WHAT TO DO :: Show each line from the records below in which the word "stick" occurs.

Coordinate-based object records

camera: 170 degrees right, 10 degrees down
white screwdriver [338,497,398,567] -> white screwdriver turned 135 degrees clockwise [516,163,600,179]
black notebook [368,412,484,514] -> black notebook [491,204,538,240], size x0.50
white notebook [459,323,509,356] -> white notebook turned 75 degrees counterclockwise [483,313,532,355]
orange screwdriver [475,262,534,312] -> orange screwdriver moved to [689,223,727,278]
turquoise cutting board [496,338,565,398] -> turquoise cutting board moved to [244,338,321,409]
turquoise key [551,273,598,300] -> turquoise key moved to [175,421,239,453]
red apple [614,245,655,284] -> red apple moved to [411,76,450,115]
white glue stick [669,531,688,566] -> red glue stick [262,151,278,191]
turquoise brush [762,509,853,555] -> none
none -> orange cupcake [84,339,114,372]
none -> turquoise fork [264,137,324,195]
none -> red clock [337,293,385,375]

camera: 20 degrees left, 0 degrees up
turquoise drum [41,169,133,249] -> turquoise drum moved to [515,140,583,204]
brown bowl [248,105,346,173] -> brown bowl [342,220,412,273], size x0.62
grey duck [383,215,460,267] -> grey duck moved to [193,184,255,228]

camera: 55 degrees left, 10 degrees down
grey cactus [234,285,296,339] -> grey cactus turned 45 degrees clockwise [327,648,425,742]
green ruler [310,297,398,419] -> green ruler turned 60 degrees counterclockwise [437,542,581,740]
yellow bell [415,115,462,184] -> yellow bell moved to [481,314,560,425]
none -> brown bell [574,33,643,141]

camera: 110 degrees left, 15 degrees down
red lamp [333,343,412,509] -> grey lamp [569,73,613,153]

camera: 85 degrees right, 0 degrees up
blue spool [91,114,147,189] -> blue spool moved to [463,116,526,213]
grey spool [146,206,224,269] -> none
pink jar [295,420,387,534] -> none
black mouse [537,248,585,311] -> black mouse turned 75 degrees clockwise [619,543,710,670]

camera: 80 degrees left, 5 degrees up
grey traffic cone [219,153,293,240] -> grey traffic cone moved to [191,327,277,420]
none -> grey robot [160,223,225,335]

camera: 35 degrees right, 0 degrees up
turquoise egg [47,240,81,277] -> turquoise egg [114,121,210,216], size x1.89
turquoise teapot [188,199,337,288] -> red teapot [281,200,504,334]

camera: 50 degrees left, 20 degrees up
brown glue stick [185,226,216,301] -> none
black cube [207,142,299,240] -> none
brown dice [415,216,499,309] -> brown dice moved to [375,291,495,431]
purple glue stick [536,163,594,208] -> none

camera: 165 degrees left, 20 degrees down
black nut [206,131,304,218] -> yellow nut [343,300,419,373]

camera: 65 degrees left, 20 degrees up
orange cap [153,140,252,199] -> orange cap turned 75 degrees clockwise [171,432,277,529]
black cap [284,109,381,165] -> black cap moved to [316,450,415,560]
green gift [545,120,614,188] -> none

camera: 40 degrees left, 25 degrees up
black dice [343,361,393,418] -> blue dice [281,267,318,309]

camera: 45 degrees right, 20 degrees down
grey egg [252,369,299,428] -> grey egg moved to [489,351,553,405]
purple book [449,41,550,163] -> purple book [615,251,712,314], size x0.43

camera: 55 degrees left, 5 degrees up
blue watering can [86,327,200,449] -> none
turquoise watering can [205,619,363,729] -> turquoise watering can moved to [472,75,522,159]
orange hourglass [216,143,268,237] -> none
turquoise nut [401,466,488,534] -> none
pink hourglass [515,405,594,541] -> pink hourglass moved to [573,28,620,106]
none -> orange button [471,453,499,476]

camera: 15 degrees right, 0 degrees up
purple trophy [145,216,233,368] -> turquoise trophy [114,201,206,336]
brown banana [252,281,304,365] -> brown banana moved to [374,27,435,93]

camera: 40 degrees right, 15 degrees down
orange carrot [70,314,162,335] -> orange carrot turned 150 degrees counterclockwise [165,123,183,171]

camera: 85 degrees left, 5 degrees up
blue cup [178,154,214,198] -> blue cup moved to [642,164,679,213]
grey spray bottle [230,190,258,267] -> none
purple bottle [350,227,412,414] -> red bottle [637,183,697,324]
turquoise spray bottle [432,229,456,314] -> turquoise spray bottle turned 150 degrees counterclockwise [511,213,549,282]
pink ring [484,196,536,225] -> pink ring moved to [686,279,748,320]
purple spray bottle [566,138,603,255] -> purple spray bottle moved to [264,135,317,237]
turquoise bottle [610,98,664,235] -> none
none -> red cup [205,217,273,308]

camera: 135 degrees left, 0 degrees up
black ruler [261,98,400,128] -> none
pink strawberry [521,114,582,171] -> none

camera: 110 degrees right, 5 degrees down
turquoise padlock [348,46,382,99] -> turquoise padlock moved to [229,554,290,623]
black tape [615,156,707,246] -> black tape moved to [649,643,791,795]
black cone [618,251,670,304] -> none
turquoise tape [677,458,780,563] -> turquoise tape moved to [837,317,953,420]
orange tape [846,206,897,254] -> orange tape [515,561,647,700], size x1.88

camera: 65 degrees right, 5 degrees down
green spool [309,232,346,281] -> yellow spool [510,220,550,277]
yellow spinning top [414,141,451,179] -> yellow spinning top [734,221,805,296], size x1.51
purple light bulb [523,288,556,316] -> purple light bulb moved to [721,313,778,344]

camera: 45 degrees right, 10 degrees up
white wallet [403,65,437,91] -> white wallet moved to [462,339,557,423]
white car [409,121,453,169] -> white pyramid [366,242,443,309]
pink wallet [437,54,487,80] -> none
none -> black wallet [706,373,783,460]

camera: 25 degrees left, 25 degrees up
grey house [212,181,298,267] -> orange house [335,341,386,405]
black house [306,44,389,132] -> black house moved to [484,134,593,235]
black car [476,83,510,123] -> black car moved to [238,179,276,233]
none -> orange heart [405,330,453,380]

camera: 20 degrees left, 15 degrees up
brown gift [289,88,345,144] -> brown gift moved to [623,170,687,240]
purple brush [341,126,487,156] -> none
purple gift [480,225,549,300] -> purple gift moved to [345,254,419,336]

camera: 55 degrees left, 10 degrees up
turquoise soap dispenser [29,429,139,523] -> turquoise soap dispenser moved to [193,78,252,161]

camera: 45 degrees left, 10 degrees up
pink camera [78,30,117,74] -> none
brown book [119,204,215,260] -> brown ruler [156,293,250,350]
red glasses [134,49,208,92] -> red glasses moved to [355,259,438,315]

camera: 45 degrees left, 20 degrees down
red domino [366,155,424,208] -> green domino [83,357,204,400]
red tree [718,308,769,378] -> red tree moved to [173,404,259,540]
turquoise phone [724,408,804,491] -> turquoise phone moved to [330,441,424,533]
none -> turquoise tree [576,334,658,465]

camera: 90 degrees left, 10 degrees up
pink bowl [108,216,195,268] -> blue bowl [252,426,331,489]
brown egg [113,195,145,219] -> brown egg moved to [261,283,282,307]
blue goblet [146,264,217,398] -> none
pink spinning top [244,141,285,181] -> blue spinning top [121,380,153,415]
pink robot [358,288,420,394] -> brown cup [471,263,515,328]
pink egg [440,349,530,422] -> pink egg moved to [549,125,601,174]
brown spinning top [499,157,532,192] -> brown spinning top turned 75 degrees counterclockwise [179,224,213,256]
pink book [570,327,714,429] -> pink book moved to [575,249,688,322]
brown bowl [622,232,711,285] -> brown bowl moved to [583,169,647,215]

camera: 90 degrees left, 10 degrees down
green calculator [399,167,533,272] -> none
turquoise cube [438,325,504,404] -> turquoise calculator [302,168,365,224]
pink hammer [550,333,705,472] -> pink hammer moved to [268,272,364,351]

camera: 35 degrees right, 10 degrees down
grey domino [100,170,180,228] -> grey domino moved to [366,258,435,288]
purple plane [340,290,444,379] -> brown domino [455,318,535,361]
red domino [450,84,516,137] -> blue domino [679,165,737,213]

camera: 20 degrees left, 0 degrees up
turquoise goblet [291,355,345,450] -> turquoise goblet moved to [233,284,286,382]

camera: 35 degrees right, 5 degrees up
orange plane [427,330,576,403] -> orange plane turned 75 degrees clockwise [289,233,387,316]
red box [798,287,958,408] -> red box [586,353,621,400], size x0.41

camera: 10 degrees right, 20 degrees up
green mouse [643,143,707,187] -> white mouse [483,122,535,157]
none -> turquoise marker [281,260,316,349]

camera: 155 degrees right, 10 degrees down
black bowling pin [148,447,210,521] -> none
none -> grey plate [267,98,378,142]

ANSWER SPACE ::
white glue stick [669,531,688,566] -> red glue stick [262,151,278,191]
brown glue stick [185,226,216,301] -> none
purple glue stick [536,163,594,208] -> none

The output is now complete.